== Assignment ==
Would you print the data below exactly, leaving out every picture?

== Extracted material ==
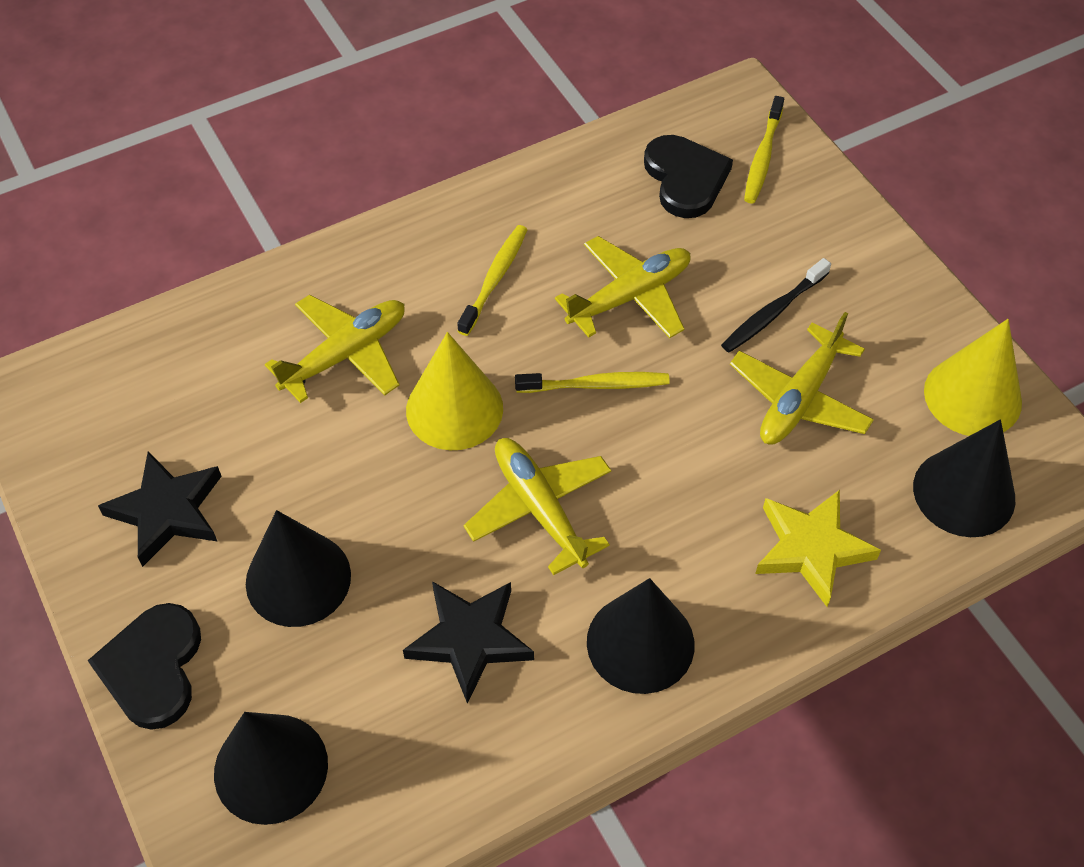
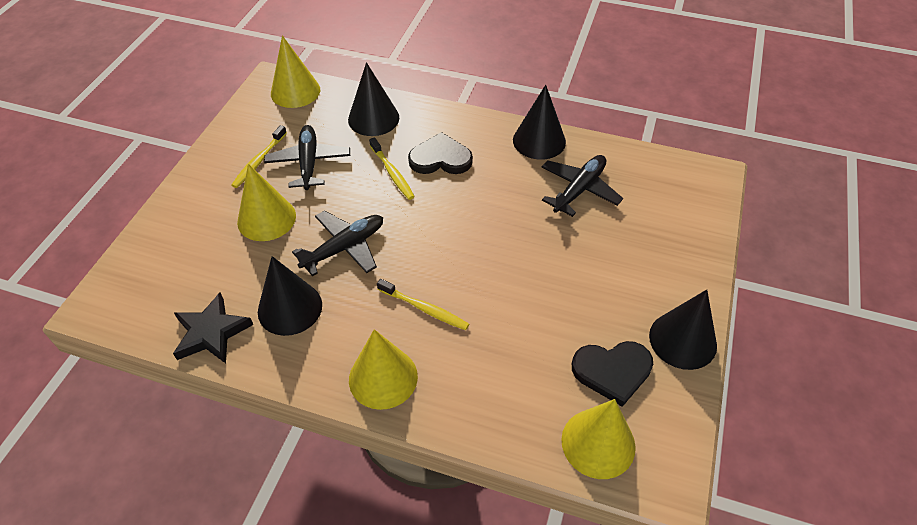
black plane: 0 -> 3
black star: 2 -> 1
black toothbrush: 1 -> 0
yellow cone: 2 -> 4
yellow plane: 4 -> 0
yellow star: 1 -> 0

== Solution to this task ==
black plane: 0 -> 3
black star: 2 -> 1
black toothbrush: 1 -> 0
yellow cone: 2 -> 4
yellow plane: 4 -> 0
yellow star: 1 -> 0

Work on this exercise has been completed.